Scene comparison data
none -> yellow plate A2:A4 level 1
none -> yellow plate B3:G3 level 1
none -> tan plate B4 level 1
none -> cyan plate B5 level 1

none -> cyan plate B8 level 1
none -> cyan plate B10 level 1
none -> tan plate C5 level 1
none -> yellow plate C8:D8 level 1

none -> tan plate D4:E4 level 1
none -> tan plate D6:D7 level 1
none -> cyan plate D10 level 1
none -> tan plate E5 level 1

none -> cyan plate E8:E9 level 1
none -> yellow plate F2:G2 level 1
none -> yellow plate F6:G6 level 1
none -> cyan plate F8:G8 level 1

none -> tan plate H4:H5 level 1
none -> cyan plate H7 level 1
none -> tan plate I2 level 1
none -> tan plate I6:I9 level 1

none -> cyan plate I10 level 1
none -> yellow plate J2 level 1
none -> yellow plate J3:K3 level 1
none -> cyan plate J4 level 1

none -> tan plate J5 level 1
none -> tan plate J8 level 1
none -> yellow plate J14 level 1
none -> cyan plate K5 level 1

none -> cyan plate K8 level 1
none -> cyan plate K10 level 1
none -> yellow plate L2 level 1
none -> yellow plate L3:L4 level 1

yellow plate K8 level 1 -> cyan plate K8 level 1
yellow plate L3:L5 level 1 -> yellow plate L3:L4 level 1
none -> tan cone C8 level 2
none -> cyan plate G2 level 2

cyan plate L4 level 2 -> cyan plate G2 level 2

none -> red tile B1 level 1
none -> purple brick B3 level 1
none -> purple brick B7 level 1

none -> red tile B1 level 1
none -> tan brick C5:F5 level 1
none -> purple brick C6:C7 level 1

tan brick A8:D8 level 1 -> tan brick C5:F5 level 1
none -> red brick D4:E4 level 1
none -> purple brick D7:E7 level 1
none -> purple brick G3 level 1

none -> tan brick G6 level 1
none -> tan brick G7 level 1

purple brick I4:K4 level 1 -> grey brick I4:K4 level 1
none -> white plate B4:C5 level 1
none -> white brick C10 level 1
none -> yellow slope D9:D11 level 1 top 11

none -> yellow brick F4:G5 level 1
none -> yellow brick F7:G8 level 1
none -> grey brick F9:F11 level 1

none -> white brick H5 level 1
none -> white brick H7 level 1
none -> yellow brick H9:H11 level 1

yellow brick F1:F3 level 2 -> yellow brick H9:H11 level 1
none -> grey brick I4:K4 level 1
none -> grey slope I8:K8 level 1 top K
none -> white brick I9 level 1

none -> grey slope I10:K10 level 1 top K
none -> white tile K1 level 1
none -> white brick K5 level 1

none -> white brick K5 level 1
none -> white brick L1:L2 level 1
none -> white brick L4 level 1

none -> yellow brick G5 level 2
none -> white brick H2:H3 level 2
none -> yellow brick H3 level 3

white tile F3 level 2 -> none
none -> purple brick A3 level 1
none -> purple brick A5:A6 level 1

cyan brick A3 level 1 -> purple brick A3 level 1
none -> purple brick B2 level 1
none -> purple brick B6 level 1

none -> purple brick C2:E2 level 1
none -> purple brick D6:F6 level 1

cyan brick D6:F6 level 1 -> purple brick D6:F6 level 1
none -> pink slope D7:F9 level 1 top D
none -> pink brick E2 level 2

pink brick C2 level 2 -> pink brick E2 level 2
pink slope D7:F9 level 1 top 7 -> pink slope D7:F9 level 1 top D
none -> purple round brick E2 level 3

Assigned task - All the entries above need to be repeated word for word.

Answer space -
none -> yellow plate A2:A4 level 1
none -> yellow plate B3:G3 level 1
none -> tan plate B4 level 1
none -> cyan plate B5 level 1

none -> cyan plate B8 level 1
none -> cyan plate B10 level 1
none -> tan plate C5 level 1
none -> yellow plate C8:D8 level 1

none -> tan plate D4:E4 level 1
none -> tan plate D6:D7 level 1
none -> cyan plate D10 level 1
none -> tan plate E5 level 1

none -> cyan plate E8:E9 level 1
none -> yellow plate F2:G2 level 1
none -> yellow plate F6:G6 level 1
none -> cyan plate F8:G8 level 1

none -> tan plate H4:H5 level 1
none -> cyan plate H7 level 1
none -> tan plate I2 level 1
none -> tan plate I6:I9 level 1

none -> cyan plate I10 level 1
none -> yellow plate J2 level 1
none -> yellow plate J3:K3 level 1
none -> cyan plate J4 level 1

none -> tan plate J5 level 1
none -> tan plate J8 level 1
none -> yellow plate J14 level 1
none -> cyan plate K5 level 1

none -> cyan plate K8 level 1
none -> cyan plate K10 level 1
none -> yellow plate L2 level 1
none -> yellow plate L3:L4 level 1

yellow plate K8 level 1 -> cyan plate K8 level 1
yellow plate L3:L5 level 1 -> yellow plate L3:L4 level 1
none -> tan cone C8 level 2
none -> cyan plate G2 level 2

cyan plate L4 level 2 -> cyan plate G2 level 2

none -> red tile B1 level 1
none -> purple brick B3 level 1
none -> purple brick B7 level 1

none -> red tile B1 level 1
none -> tan brick C5:F5 level 1
none -> purple brick C6:C7 level 1

tan brick A8:D8 level 1 -> tan brick C5:F5 level 1
none -> red brick D4:E4 level 1
none -> purple brick D7:E7 level 1
none -> purple brick G3 level 1

none -> tan brick G6 level 1
none -> tan brick G7 level 1

purple brick I4:K4 level 1 -> grey brick I4:K4 level 1
none -> white plate B4:C5 level 1
none -> white brick C10 level 1
none -> yellow slope D9:D11 level 1 top 11

none -> yellow brick F4:G5 level 1
none -> yellow brick F7:G8 level 1
none -> grey brick F9:F11 level 1

none -> white brick H5 level 1
none -> white brick H7 level 1
none -> yellow brick H9:H11 level 1

yellow brick F1:F3 level 2 -> yellow brick H9:H11 level 1
none -> grey brick I4:K4 level 1
none -> grey slope I8:K8 level 1 top K
none -> white brick I9 level 1

none -> grey slope I10:K10 level 1 top K
none -> white tile K1 level 1
none -> white brick K5 level 1

none -> white brick K5 level 1
none -> white brick L1:L2 level 1
none -> white brick L4 level 1

none -> yellow brick G5 level 2
none -> white brick H2:H3 level 2
none -> yellow brick H3 level 3

white tile F3 level 2 -> none
none -> purple brick A3 level 1
none -> purple brick A5:A6 level 1

cyan brick A3 level 1 -> purple brick A3 level 1
none -> purple brick B2 level 1
none -> purple brick B6 level 1

none -> purple brick C2:E2 level 1
none -> purple brick D6:F6 level 1

cyan brick D6:F6 level 1 -> purple brick D6:F6 level 1
none -> pink slope D7:F9 level 1 top D
none -> pink brick E2 level 2

pink brick C2 level 2 -> pink brick E2 level 2
pink slope D7:F9 level 1 top 7 -> pink slope D7:F9 level 1 top D
none -> purple round brick E2 level 3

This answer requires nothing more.